**Goal of the exercise:** Restate the following entries exactly. Keep the pictures out.

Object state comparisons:
◇ ◇ ◇ ◇ ◇
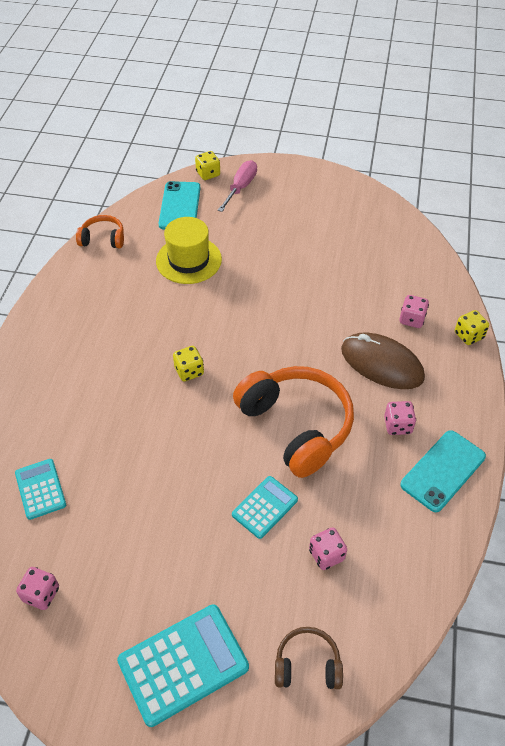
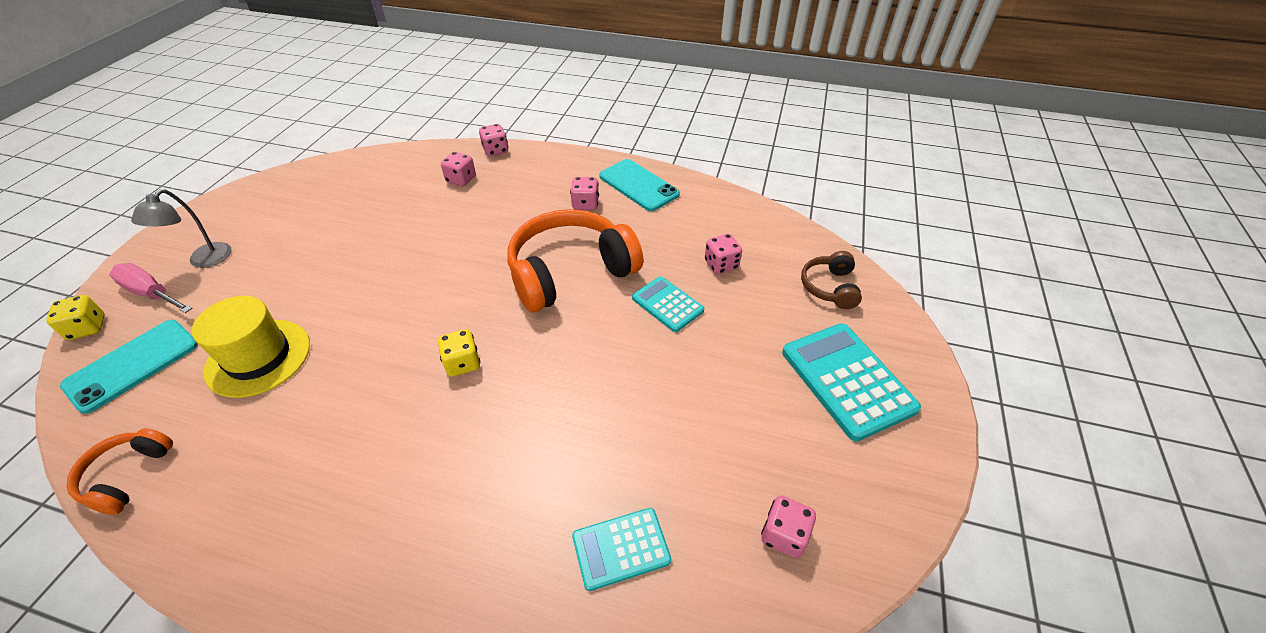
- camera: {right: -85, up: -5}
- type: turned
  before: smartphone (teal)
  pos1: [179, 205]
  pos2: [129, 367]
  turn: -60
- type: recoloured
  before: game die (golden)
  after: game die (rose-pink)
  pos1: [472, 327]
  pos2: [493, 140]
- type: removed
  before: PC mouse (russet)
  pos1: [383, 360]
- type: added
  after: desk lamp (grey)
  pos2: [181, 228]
◇ ◇ ◇ ◇ ◇
**Written solution:**
- camera: {right: -85, up: -5}
- type: turned
  before: smartphone (teal)
  pos1: [179, 205]
  pos2: [129, 367]
  turn: -60
- type: recoloured
  before: game die (golden)
  after: game die (rose-pink)
  pos1: [472, 327]
  pos2: [493, 140]
- type: removed
  before: PC mouse (russet)
  pos1: [383, 360]
- type: added
  after: desk lamp (grey)
  pos2: [181, 228]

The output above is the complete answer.